WHAT YOU WILL DO:
Render the listing below as a Markdown table with the columns "Row" and "Line": one numbered row per line, blank lines skipped, picture lines omitted.
[START OF EXCERPTED RECORDS]
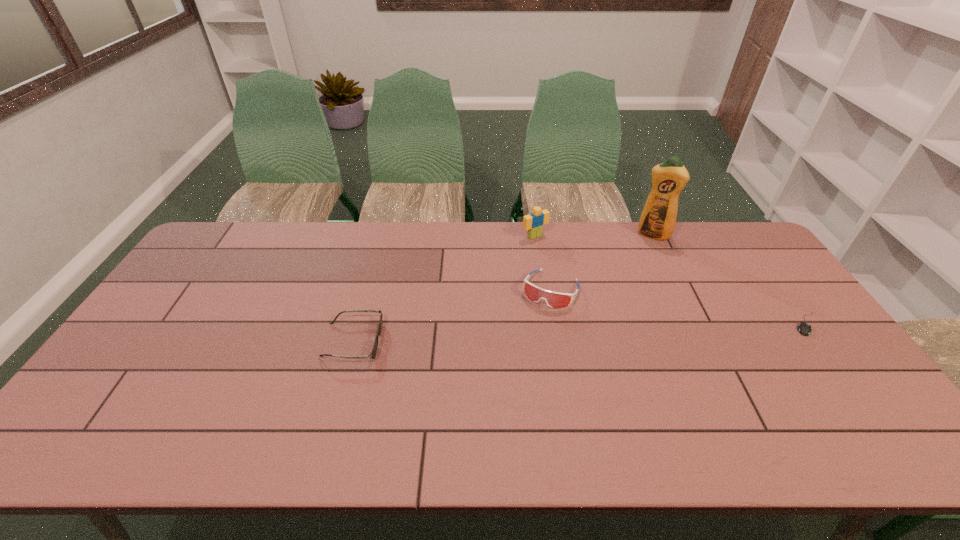
Find the location of a particular element. the leftmost object is located at coordinates (373, 354).

Locate an element on the screen. The image size is (960, 540). sunglasses is located at coordinates (373, 354).

Locate an element on the screen. This screenshot has height=540, width=960. mouse is located at coordinates (804, 328).

Image resolution: width=960 pixels, height=540 pixels. In order to click on the rightmost object in this screenshot , I will do `click(804, 328)`.

The width and height of the screenshot is (960, 540). I want to click on the fourth object from left to right, so click(x=658, y=218).

Where is `the tallest object`? the tallest object is located at coordinates point(658,218).

Find the location of `Lego`. Lego is located at coordinates (534, 222).

Find the location of a particular element. Image resolution: width=960 pixels, height=540 pixels. the third tallest object is located at coordinates (553, 299).

Locate an element on the screen. the third farthest object is located at coordinates (553, 299).

Find the location of a particular element. This screenshot has width=960, height=540. vacant area situated on the front-facing side of the sunglasses is located at coordinates (424, 341).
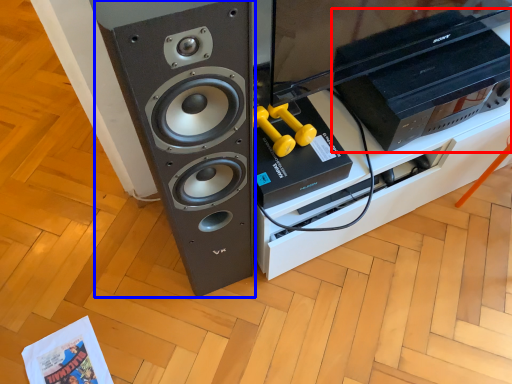
Question: Which of the following is the closest to the observer, home appliance (highlighted by a red box) or speaker (highlighted by a blue box)?

Choices:
 (A) home appliance
 (B) speaker

Answer: (B)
[END OF EXCERPTED RECORDS]
ANSWER TO THE EXERCISE:
| Row | Line |
|---|---|
| 1 | Find the location of a particular element. the leftmost object is located at coordinates (373, 354). |
| 2 | Locate an element on the screen. The image size is (960, 540). sunglasses is located at coordinates (373, 354). |
| 3 | Locate an element on the screen. This screenshot has height=540, width=960. mouse is located at coordinates (804, 328). |
| 4 | Image resolution: width=960 pixels, height=540 pixels. In order to click on the rightmost object in this screenshot , I will do `click(804, 328)`. |
| 5 | The width and height of the screenshot is (960, 540). I want to click on the fourth object from left to right, so click(x=658, y=218). |
| 6 | Where is `the tallest object`? the tallest object is located at coordinates point(658,218). |
| 7 | Find the location of `Lego`. Lego is located at coordinates (534, 222). |
| 8 | Find the location of a particular element. Image resolution: width=960 pixels, height=540 pixels. the third tallest object is located at coordinates (553, 299). |
| 9 | Locate an element on the screen. the third farthest object is located at coordinates (553, 299). |
| 10 | Find the location of a particular element. This screenshot has width=960, height=540. vacant area situated on the front-facing side of the sunglasses is located at coordinates (424, 341). |
| 11 | Question: Which of the following is the closest to the observer, home appliance (highlighted by a red box) or speaker (highlighted by a blue box)? |
| 12 | Choices: |
| 13 |  (A) home appliance |
| 14 |  (B) speaker |
| 15 | Answer: (B) |